Records excerpted from a collection =
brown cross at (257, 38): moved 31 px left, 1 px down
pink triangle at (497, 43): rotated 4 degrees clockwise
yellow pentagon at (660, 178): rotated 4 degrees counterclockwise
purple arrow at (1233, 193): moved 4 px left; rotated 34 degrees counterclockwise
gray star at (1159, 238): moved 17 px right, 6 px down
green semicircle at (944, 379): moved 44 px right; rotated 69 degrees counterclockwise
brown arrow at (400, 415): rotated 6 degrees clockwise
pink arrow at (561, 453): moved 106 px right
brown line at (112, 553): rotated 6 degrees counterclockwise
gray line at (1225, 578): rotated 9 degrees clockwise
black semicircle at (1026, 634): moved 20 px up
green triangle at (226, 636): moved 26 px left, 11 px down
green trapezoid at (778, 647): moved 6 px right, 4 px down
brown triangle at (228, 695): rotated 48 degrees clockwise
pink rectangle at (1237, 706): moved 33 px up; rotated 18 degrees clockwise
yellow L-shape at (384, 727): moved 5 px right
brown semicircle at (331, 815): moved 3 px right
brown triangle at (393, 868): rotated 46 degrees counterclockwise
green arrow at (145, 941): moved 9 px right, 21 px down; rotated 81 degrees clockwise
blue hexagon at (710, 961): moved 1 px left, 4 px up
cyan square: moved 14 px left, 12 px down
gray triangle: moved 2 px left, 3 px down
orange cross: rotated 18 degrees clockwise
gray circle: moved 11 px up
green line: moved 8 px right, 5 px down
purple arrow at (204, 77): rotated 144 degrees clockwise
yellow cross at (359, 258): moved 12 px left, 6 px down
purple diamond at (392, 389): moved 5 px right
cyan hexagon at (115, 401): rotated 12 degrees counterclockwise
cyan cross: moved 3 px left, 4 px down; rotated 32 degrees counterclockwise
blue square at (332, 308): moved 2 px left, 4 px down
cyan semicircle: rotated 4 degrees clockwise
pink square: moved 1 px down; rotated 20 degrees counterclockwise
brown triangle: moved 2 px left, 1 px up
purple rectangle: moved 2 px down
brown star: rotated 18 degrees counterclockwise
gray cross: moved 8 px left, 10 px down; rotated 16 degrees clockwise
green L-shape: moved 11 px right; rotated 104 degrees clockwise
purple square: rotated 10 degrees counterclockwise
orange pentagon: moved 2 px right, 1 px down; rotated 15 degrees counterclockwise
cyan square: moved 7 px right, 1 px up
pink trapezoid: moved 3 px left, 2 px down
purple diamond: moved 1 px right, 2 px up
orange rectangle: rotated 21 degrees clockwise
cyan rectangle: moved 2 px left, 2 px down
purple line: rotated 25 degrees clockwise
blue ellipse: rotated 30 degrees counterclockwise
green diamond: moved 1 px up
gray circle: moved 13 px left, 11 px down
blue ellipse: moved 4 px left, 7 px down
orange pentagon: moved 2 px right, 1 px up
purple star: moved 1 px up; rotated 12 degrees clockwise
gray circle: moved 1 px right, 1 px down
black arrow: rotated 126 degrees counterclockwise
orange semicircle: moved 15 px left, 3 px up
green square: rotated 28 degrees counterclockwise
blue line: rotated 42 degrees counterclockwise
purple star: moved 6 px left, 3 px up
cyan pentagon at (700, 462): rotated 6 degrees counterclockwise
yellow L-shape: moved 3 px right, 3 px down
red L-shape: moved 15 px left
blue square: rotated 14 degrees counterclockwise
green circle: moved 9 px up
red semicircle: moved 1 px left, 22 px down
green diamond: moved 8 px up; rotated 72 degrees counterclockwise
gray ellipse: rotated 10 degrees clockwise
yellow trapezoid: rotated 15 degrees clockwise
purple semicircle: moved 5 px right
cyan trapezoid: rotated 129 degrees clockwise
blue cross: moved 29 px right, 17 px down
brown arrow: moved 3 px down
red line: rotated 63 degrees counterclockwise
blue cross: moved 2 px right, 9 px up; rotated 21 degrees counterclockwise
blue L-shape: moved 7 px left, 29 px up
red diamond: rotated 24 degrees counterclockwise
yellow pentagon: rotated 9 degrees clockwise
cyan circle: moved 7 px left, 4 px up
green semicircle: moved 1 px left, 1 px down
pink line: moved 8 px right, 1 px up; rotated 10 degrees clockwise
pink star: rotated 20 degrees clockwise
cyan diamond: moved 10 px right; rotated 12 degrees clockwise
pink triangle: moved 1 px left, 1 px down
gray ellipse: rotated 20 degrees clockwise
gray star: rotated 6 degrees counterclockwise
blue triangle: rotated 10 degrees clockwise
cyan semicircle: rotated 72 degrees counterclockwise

EXERCISE = Whenever a line in the records above contains the string "pentagon", copy that line.

OUTPUT BELOW =
yellow pentagon at (660, 178): rotated 4 degrees counterclockwise
orange pentagon: moved 2 px right, 1 px down; rotated 15 degrees counterclockwise
orange pentagon: moved 2 px right, 1 px up
cyan pentagon at (700, 462): rotated 6 degrees counterclockwise
yellow pentagon: rotated 9 degrees clockwise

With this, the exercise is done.